_ACTIVITY:_ Find the line in the material below that contains "camera: 25 degrees left, 10 degrees up", then give it again, with all later lines, exactly as shown.

_SUPPLIED RECORDS:_

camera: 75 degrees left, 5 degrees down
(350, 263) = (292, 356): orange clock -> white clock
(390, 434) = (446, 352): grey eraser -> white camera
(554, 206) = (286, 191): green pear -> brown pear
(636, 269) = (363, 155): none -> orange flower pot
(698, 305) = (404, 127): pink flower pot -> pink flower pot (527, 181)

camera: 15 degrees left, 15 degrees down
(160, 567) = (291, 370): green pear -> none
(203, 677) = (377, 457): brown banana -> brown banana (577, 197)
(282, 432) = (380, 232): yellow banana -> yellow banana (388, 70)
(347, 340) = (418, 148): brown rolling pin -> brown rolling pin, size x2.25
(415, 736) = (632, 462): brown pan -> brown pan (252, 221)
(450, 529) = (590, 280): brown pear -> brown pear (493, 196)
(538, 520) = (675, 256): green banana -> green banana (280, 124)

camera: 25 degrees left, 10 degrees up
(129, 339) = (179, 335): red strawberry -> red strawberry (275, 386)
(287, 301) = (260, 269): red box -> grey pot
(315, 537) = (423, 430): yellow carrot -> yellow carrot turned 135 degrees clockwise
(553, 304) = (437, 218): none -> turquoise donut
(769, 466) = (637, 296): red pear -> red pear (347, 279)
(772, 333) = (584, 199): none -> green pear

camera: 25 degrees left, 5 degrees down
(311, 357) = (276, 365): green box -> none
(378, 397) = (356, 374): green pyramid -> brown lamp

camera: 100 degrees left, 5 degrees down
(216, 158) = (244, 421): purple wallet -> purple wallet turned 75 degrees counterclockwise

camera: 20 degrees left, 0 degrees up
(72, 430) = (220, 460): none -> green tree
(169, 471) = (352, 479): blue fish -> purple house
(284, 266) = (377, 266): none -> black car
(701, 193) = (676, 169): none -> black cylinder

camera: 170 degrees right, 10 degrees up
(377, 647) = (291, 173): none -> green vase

_ANSWER TO THIS PROBLEM:_
camera: 25 degrees left, 10 degrees up
(129, 339) = (179, 335): red strawberry -> red strawberry (275, 386)
(287, 301) = (260, 269): red box -> grey pot
(315, 537) = (423, 430): yellow carrot -> yellow carrot turned 135 degrees clockwise
(553, 304) = (437, 218): none -> turquoise donut
(769, 466) = (637, 296): red pear -> red pear (347, 279)
(772, 333) = (584, 199): none -> green pear

camera: 25 degrees left, 5 degrees down
(311, 357) = (276, 365): green box -> none
(378, 397) = (356, 374): green pyramid -> brown lamp

camera: 100 degrees left, 5 degrees down
(216, 158) = (244, 421): purple wallet -> purple wallet turned 75 degrees counterclockwise

camera: 20 degrees left, 0 degrees up
(72, 430) = (220, 460): none -> green tree
(169, 471) = (352, 479): blue fish -> purple house
(284, 266) = (377, 266): none -> black car
(701, 193) = (676, 169): none -> black cylinder

camera: 170 degrees right, 10 degrees up
(377, 647) = (291, 173): none -> green vase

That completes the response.